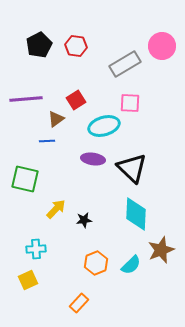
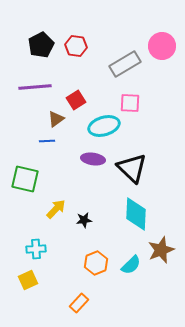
black pentagon: moved 2 px right
purple line: moved 9 px right, 12 px up
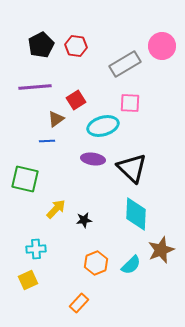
cyan ellipse: moved 1 px left
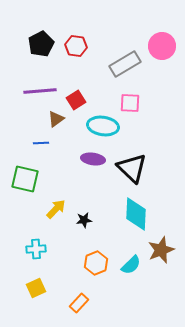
black pentagon: moved 1 px up
purple line: moved 5 px right, 4 px down
cyan ellipse: rotated 24 degrees clockwise
blue line: moved 6 px left, 2 px down
yellow square: moved 8 px right, 8 px down
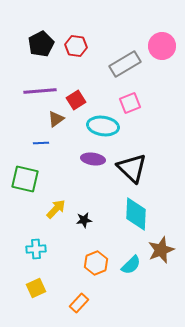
pink square: rotated 25 degrees counterclockwise
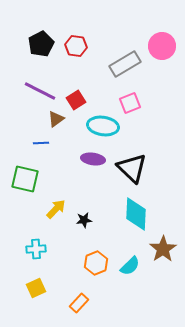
purple line: rotated 32 degrees clockwise
brown star: moved 2 px right, 1 px up; rotated 12 degrees counterclockwise
cyan semicircle: moved 1 px left, 1 px down
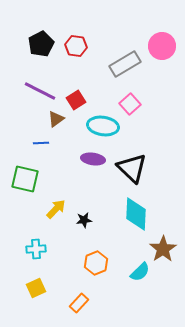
pink square: moved 1 px down; rotated 20 degrees counterclockwise
cyan semicircle: moved 10 px right, 6 px down
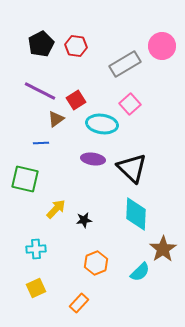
cyan ellipse: moved 1 px left, 2 px up
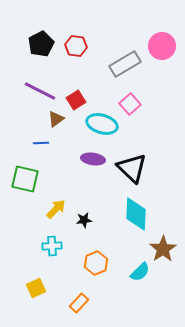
cyan ellipse: rotated 8 degrees clockwise
cyan cross: moved 16 px right, 3 px up
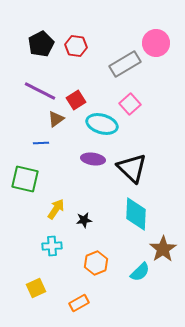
pink circle: moved 6 px left, 3 px up
yellow arrow: rotated 10 degrees counterclockwise
orange rectangle: rotated 18 degrees clockwise
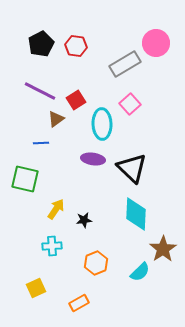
cyan ellipse: rotated 72 degrees clockwise
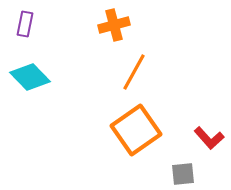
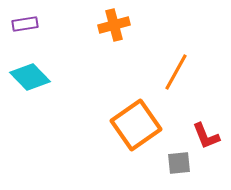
purple rectangle: rotated 70 degrees clockwise
orange line: moved 42 px right
orange square: moved 5 px up
red L-shape: moved 3 px left, 2 px up; rotated 20 degrees clockwise
gray square: moved 4 px left, 11 px up
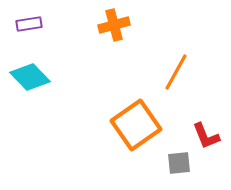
purple rectangle: moved 4 px right
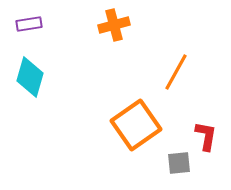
cyan diamond: rotated 60 degrees clockwise
red L-shape: rotated 148 degrees counterclockwise
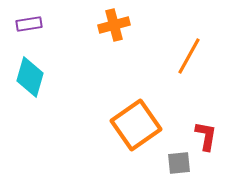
orange line: moved 13 px right, 16 px up
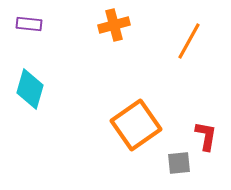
purple rectangle: rotated 15 degrees clockwise
orange line: moved 15 px up
cyan diamond: moved 12 px down
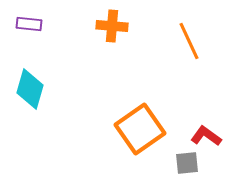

Aim of the task: Can you turn the part of the entries that runs from the very start through the line containing "pink square: rotated", both ends included, into a numbered list, with blank lines and the pictures left out?

Solution:
1. black pentagon: moved 2 px right
2. purple line: moved 9 px right, 12 px up
3. cyan ellipse: moved 1 px left
4. black pentagon: moved 1 px up
5. purple line: moved 5 px right, 4 px down
6. cyan ellipse: rotated 24 degrees clockwise
7. blue line: moved 6 px left, 2 px down
8. yellow square: moved 8 px right, 8 px down
9. pink square: rotated 25 degrees counterclockwise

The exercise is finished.